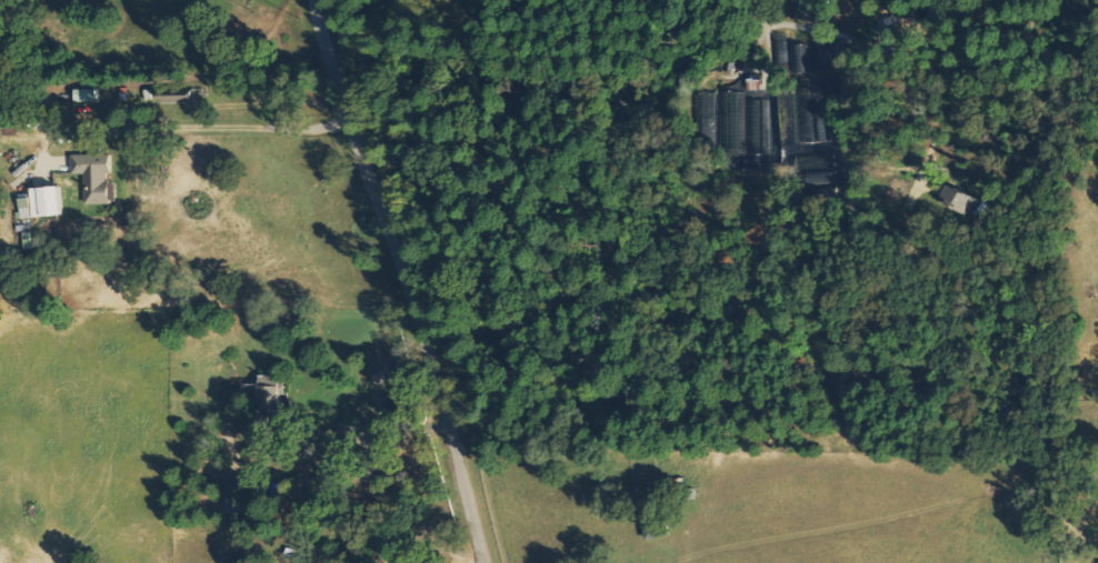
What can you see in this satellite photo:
building: (797, 55)
building: (841, 56)
building: (88, 94)
building: (179, 95)
building: (815, 167)
building: (96, 176)
building: (959, 199)
building: (50, 200)
building: (26, 207)
road: (406, 280)
building: (273, 392)
building: (259, 425)
building: (232, 505)

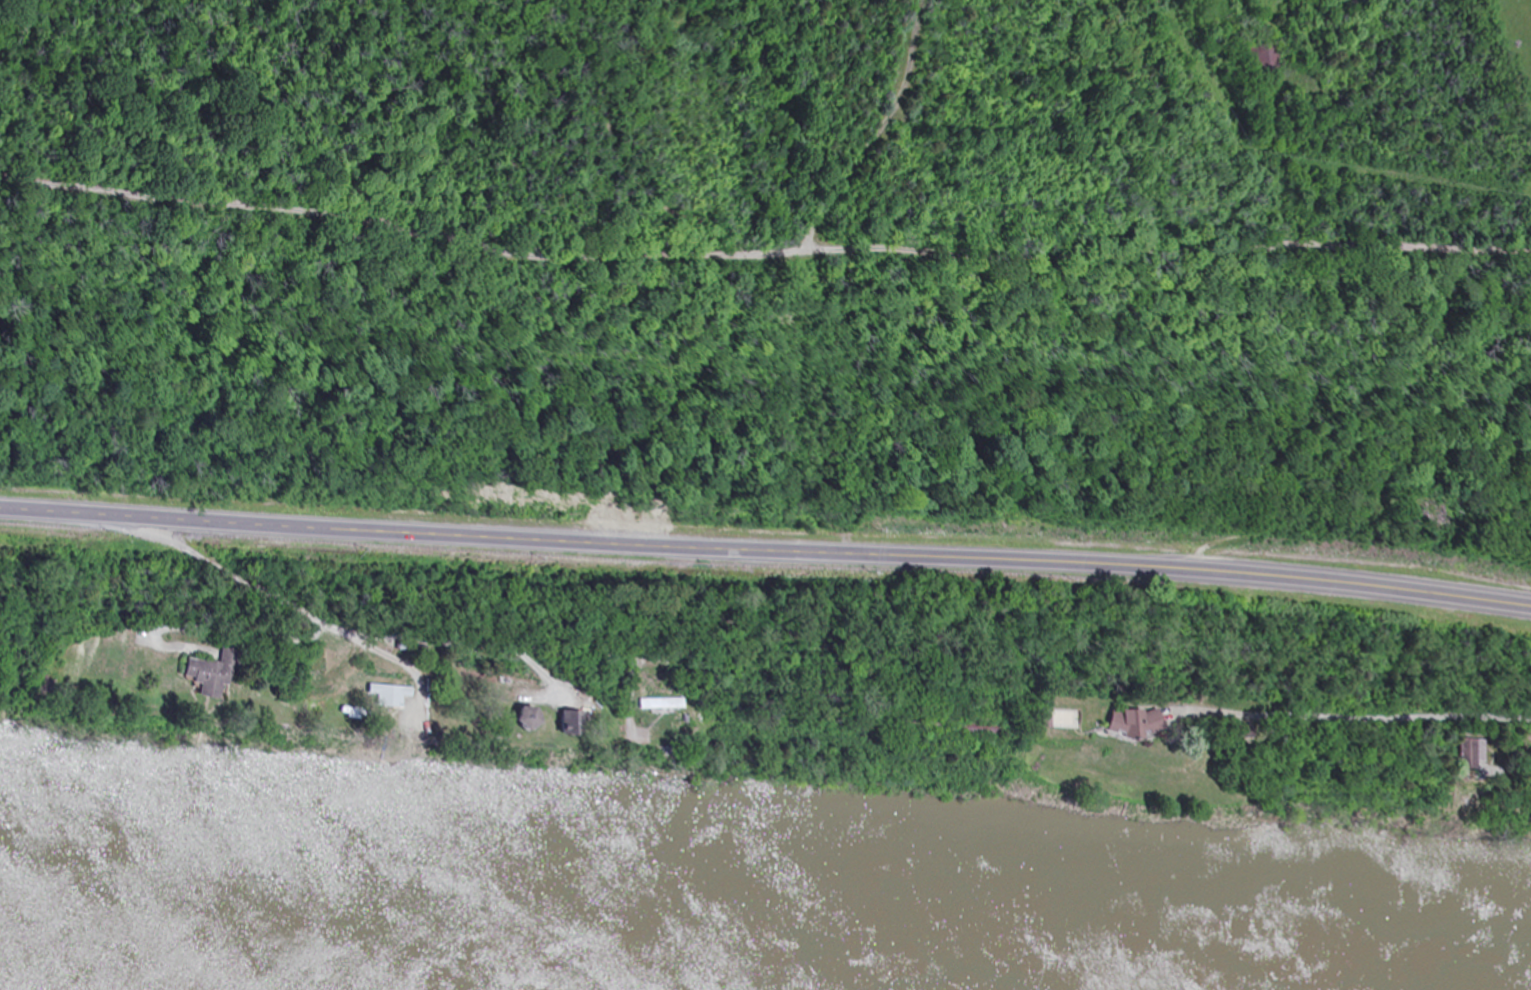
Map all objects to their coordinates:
building: (1266, 61)
road: (867, 101)
road: (765, 207)
road: (766, 545)
building: (216, 673)
building: (516, 716)
road: (1388, 717)
building: (567, 722)
building: (1129, 723)
building: (971, 726)
building: (1470, 754)

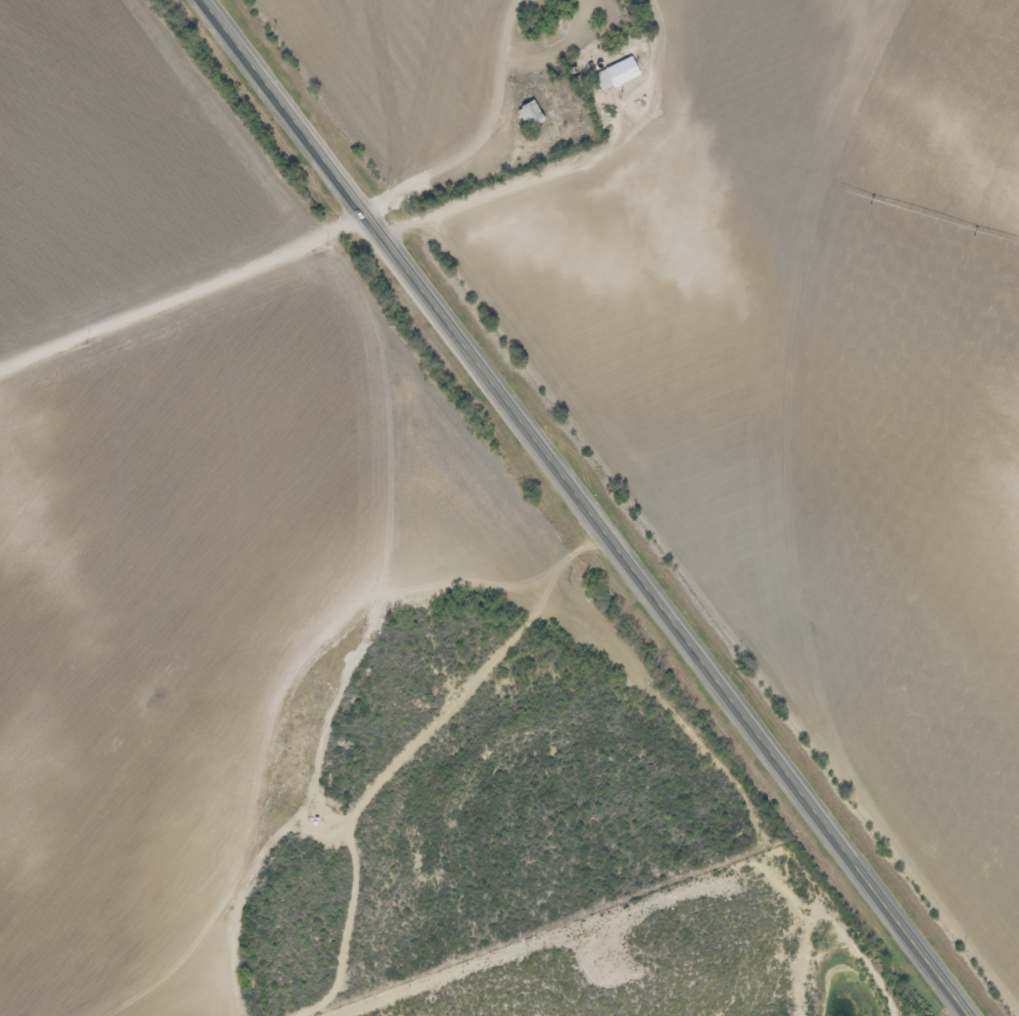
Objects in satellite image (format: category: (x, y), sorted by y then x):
building: (613, 76)
building: (528, 116)
road: (185, 294)
railway: (635, 501)
road: (588, 507)

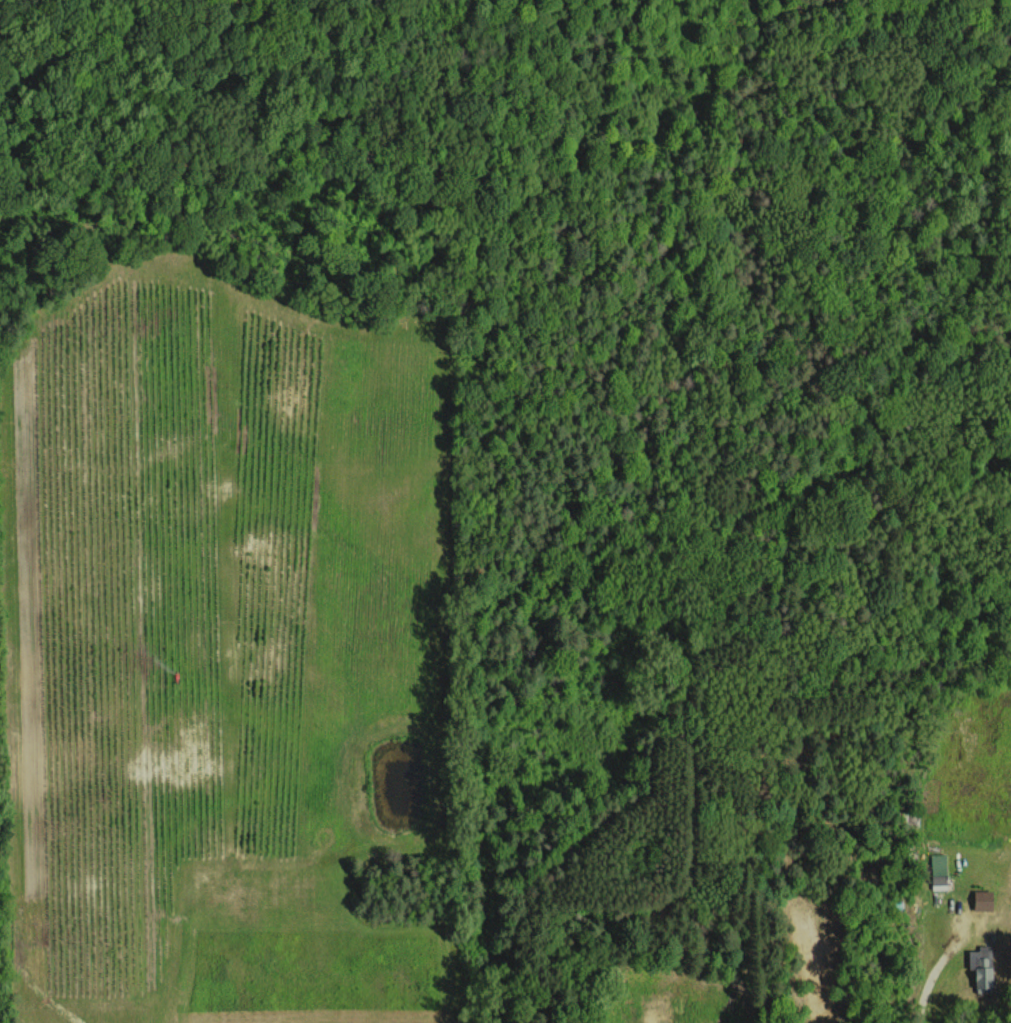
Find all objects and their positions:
building: (938, 871)
building: (981, 900)
building: (980, 967)
road: (933, 970)

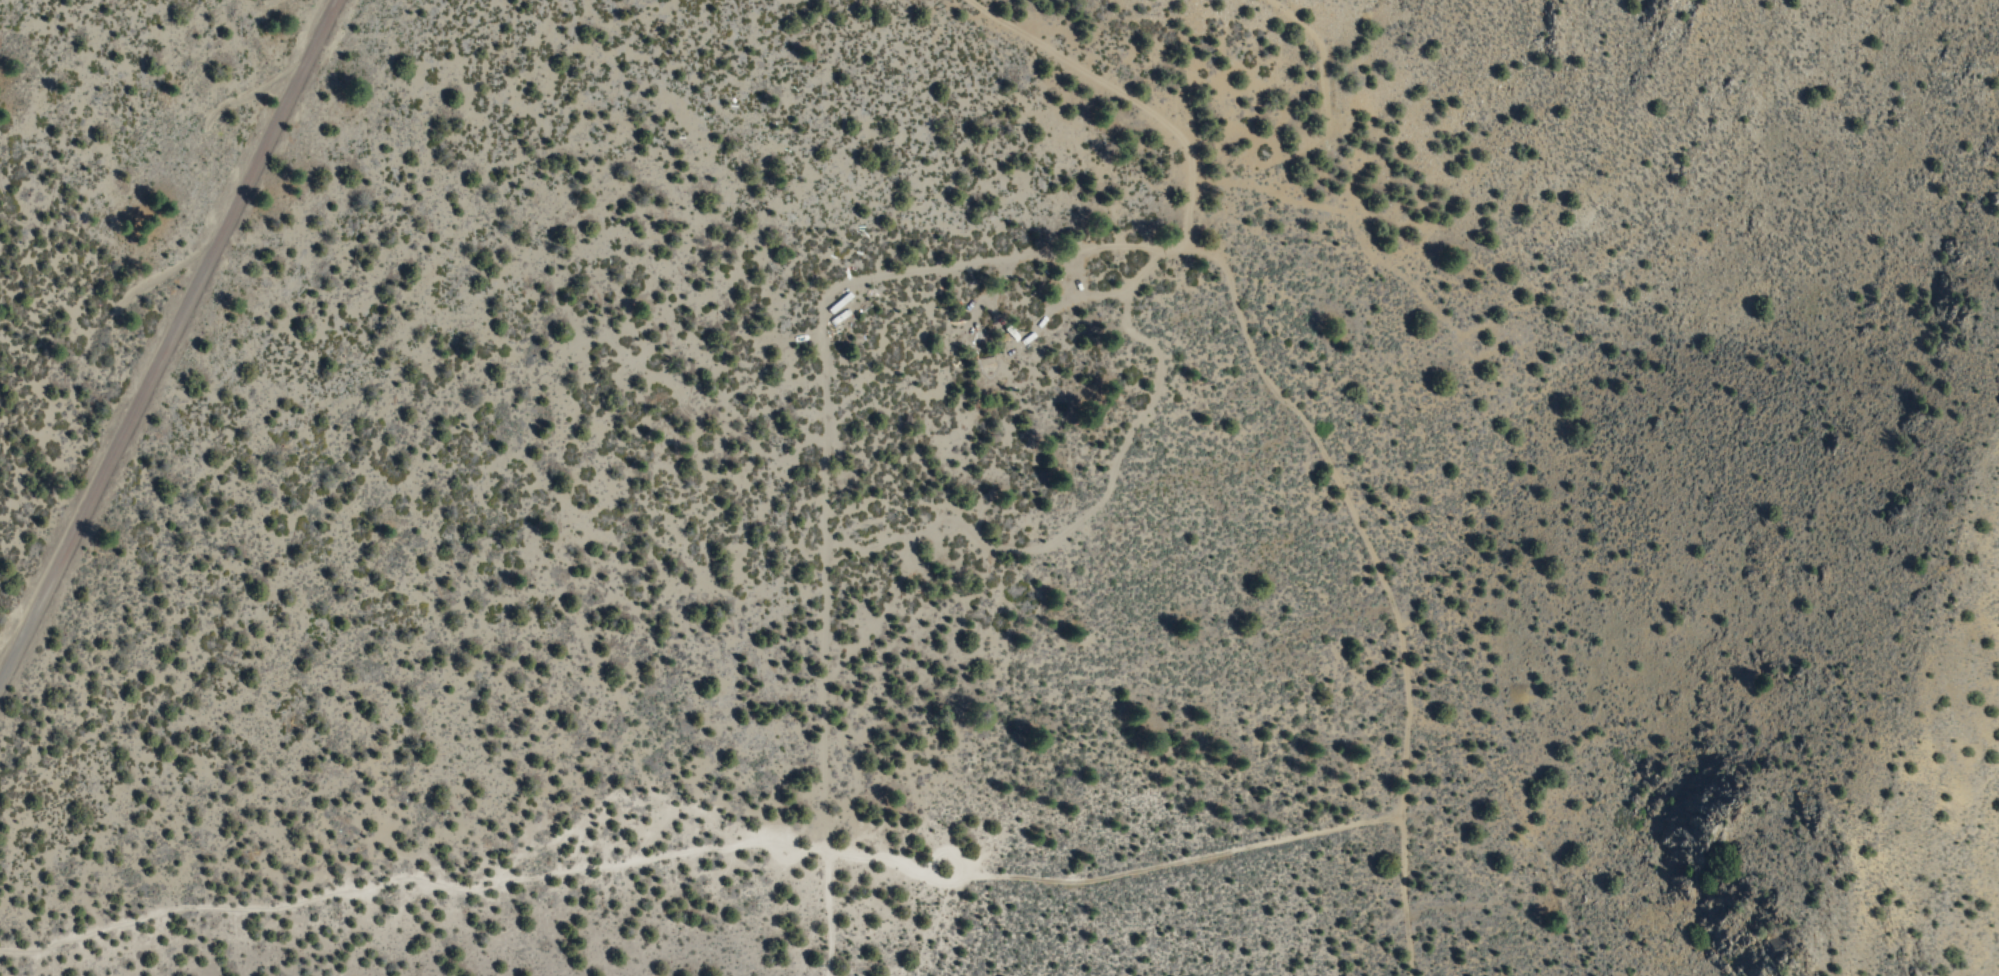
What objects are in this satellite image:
road: (1124, 91)
road: (162, 332)
road: (820, 433)
road: (1382, 590)
road: (697, 845)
---
◆ **Task requirements**
Keeping the pictures out, print the entries above exactly as written.

◆ **The answer**
What can you see in this satellite photo:
building: (797, 55)
building: (841, 56)
building: (88, 94)
building: (179, 95)
building: (815, 167)
building: (96, 176)
building: (959, 199)
building: (50, 200)
building: (26, 207)
road: (406, 280)
building: (273, 392)
building: (259, 425)
building: (232, 505)

Map all objects to their coordinates:
building: (1266, 61)
road: (867, 101)
road: (765, 207)
road: (766, 545)
building: (216, 673)
building: (516, 716)
road: (1388, 717)
building: (567, 722)
building: (1129, 723)
building: (971, 726)
building: (1470, 754)

Objects in satellite image (format: category: (x, y), sorted by y then x):
building: (613, 76)
building: (528, 116)
road: (185, 294)
railway: (635, 501)
road: (588, 507)

Find all objects and their positions:
building: (938, 871)
building: (981, 900)
building: (980, 967)
road: (933, 970)

What objects are in this satellite image:
road: (1124, 91)
road: (162, 332)
road: (820, 433)
road: (1382, 590)
road: (697, 845)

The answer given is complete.